**RECORDS FOR THE EXERCISE**
------------
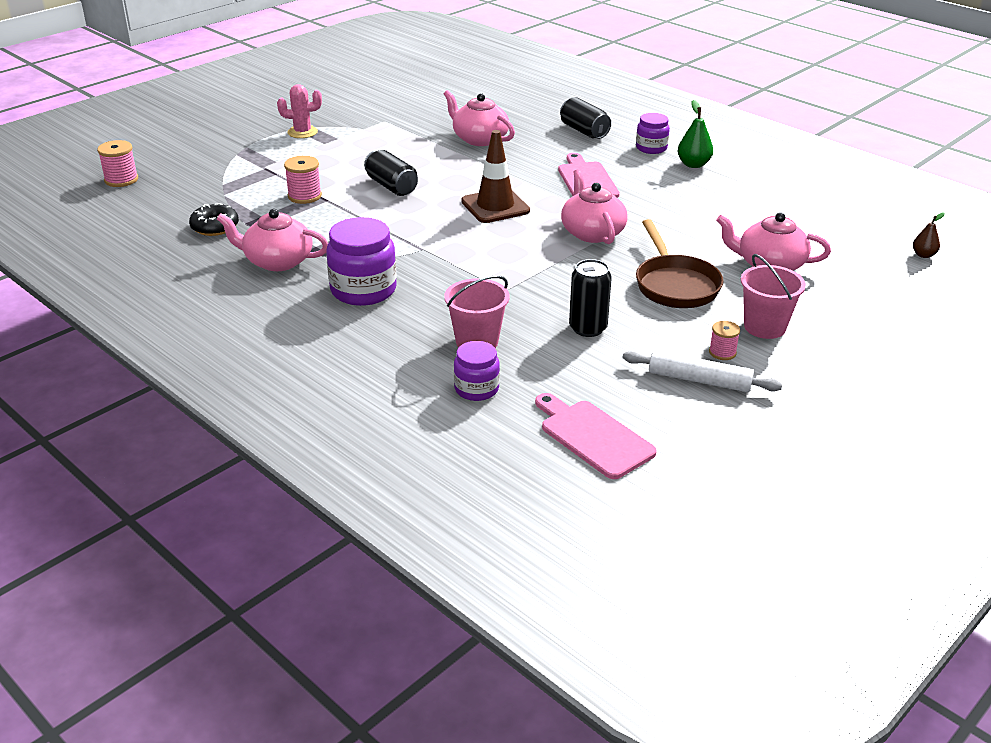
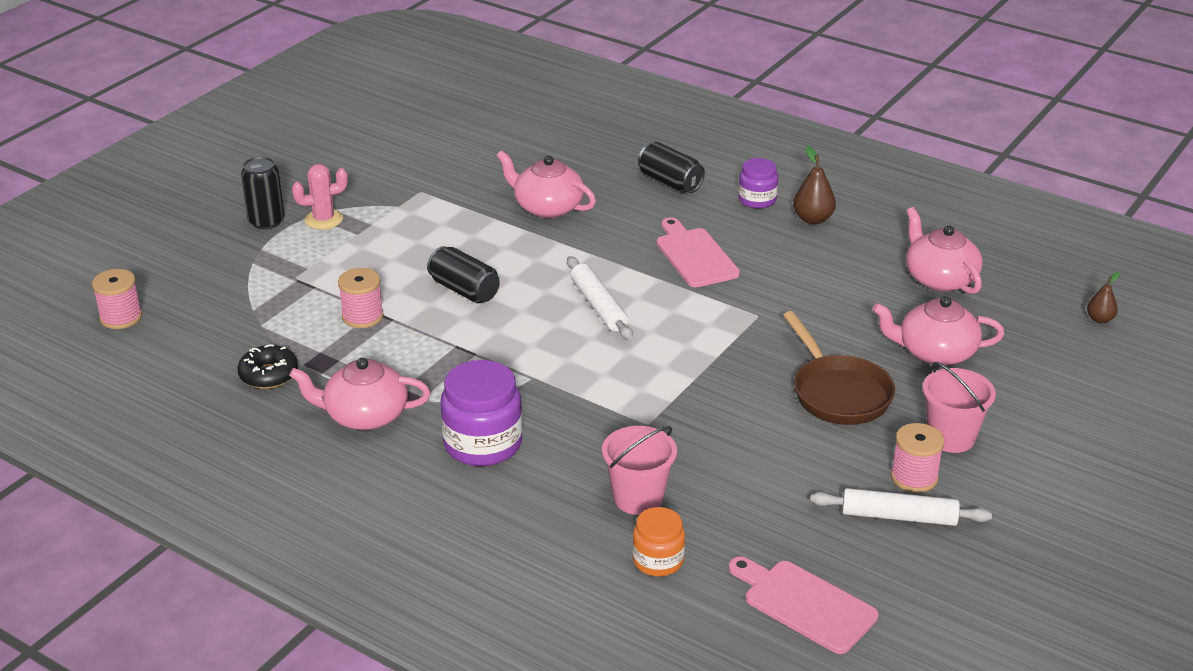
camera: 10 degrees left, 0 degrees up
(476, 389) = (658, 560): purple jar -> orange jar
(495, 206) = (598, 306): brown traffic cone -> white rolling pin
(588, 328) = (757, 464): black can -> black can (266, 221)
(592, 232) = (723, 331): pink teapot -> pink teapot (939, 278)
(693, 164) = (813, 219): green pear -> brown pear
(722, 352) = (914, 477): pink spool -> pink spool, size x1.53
------------
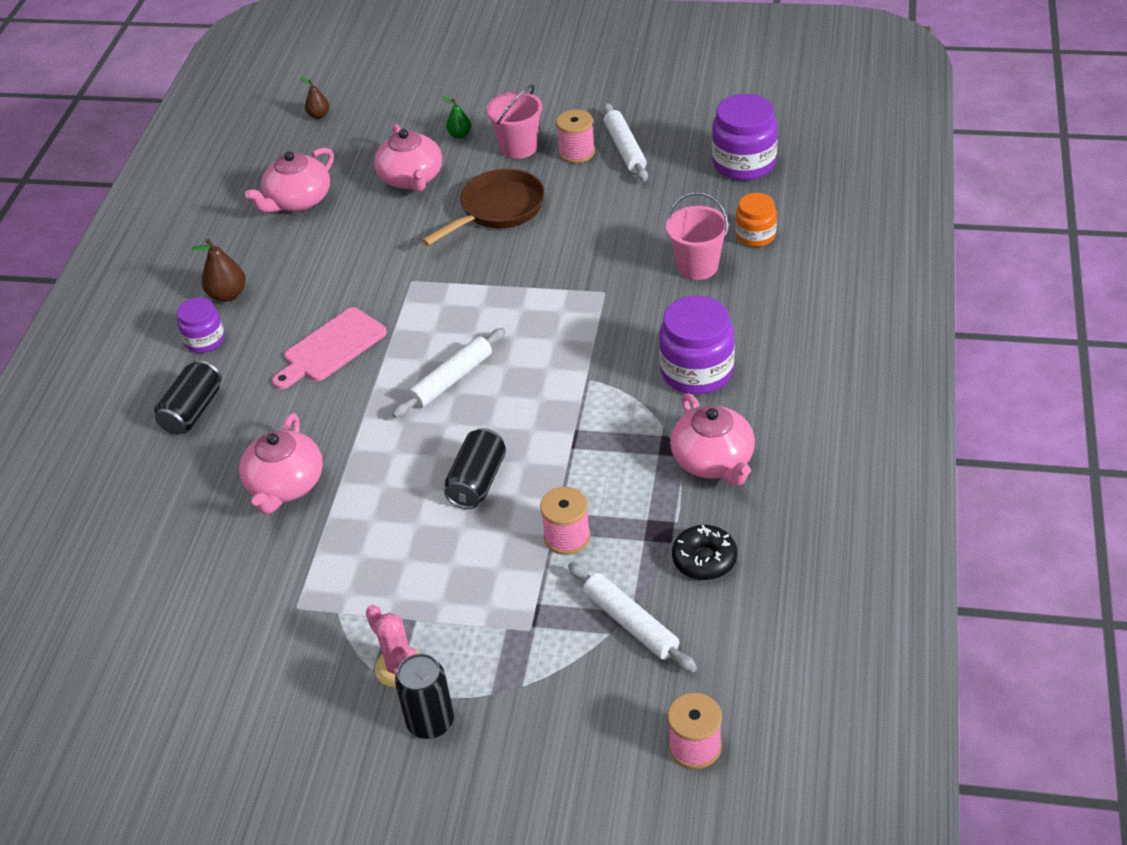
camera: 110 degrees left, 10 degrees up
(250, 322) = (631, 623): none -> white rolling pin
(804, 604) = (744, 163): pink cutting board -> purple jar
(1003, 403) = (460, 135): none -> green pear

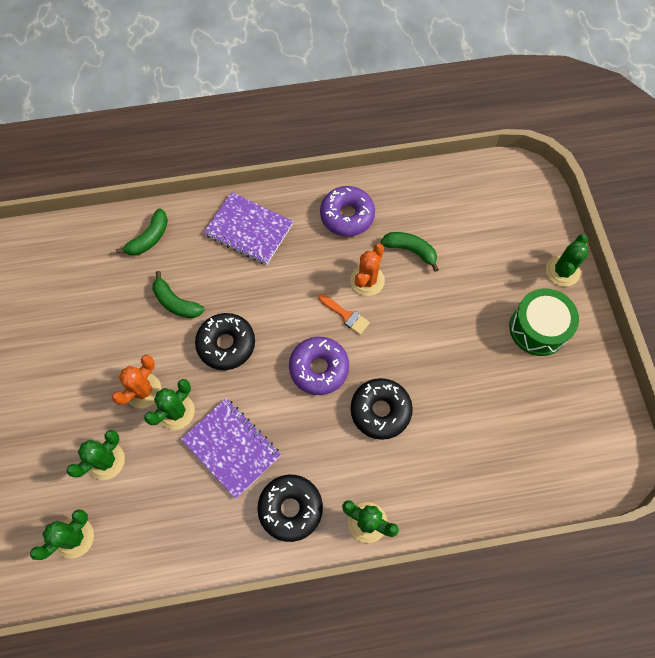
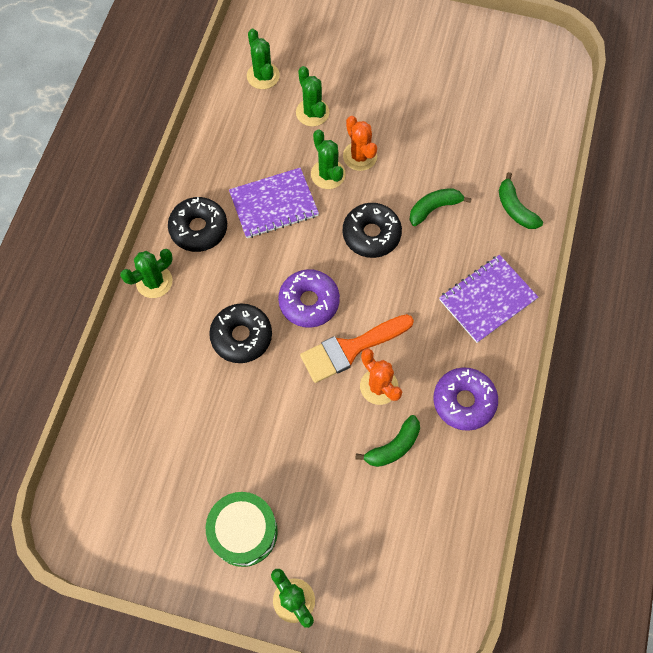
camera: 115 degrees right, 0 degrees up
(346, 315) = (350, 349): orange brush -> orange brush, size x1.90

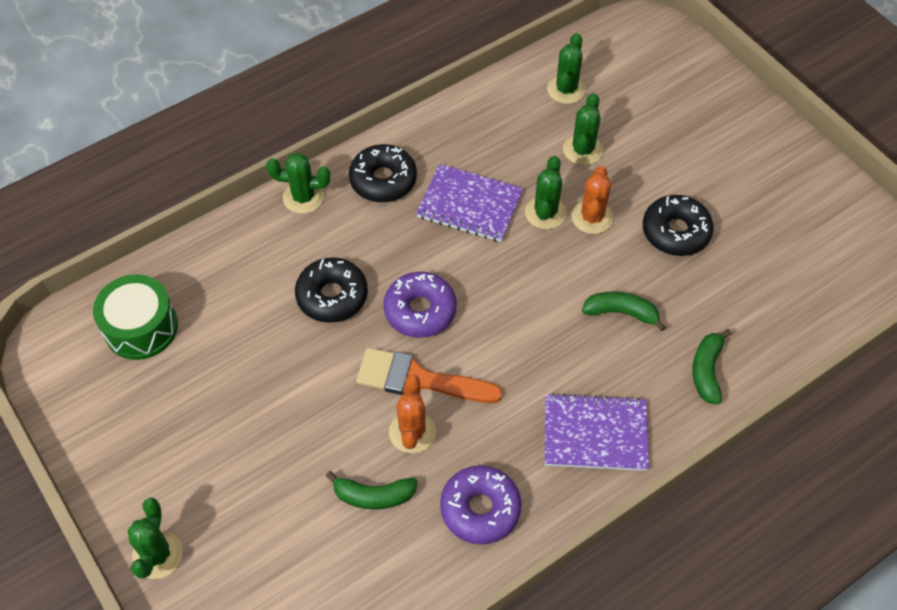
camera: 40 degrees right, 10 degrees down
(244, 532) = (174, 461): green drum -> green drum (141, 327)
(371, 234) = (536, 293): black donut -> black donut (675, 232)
------------
**JOB**
Copy exactly the stretch of data above from the line with "camera: 10 degrees left, 0 degrees up" through the line with "(722, 352) = (914, 477): pink", and omit all other lines.

**WRITTEN RESPONSE**
camera: 10 degrees left, 0 degrees up
(476, 389) = (658, 560): purple jar -> orange jar
(495, 206) = (598, 306): brown traffic cone -> white rolling pin
(588, 328) = (757, 464): black can -> black can (266, 221)
(592, 232) = (723, 331): pink teapot -> pink teapot (939, 278)
(693, 164) = (813, 219): green pear -> brown pear
(722, 352) = (914, 477): pink spool -> pink spool, size x1.53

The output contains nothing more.